> **Work order**
Repeat the full listing below verbatim and keep the images out.

> **Given information**
★ ★ ★ ★ ★

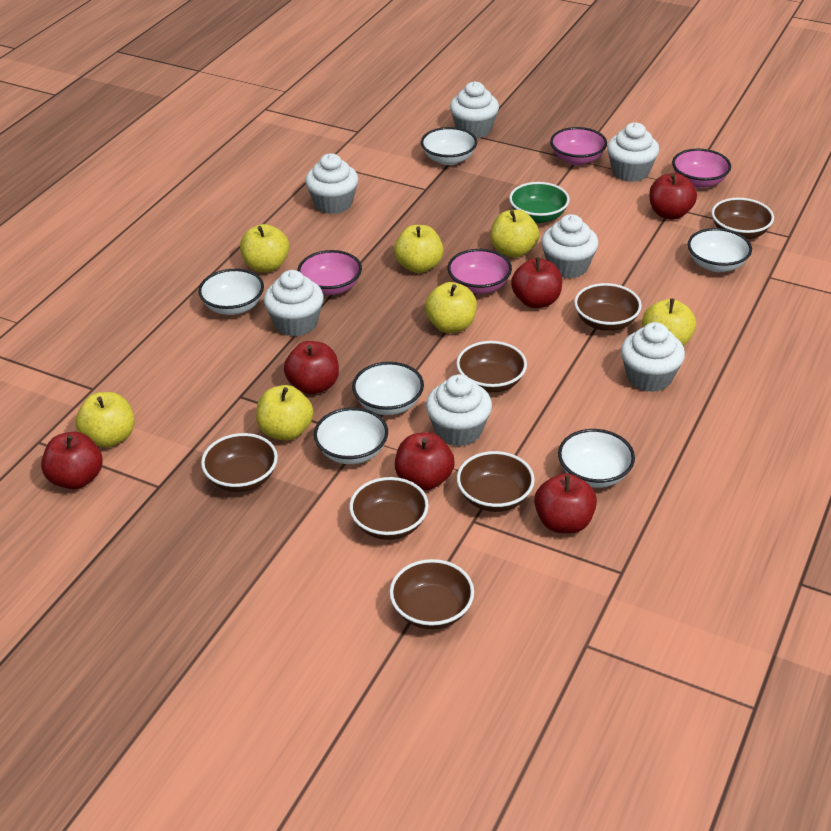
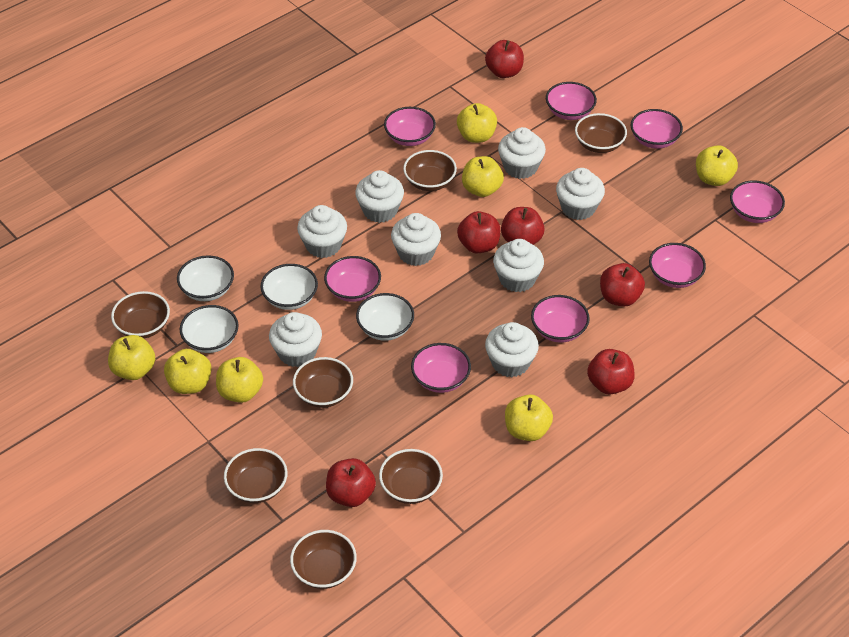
green bowl: 1 -> 0
pink bowl: 4 -> 8
white bowl: 6 -> 4
white cupcake: 7 -> 8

★ ★ ★ ★ ★

> **Response to the exercise**
green bowl: 1 -> 0
pink bowl: 4 -> 8
white bowl: 6 -> 4
white cupcake: 7 -> 8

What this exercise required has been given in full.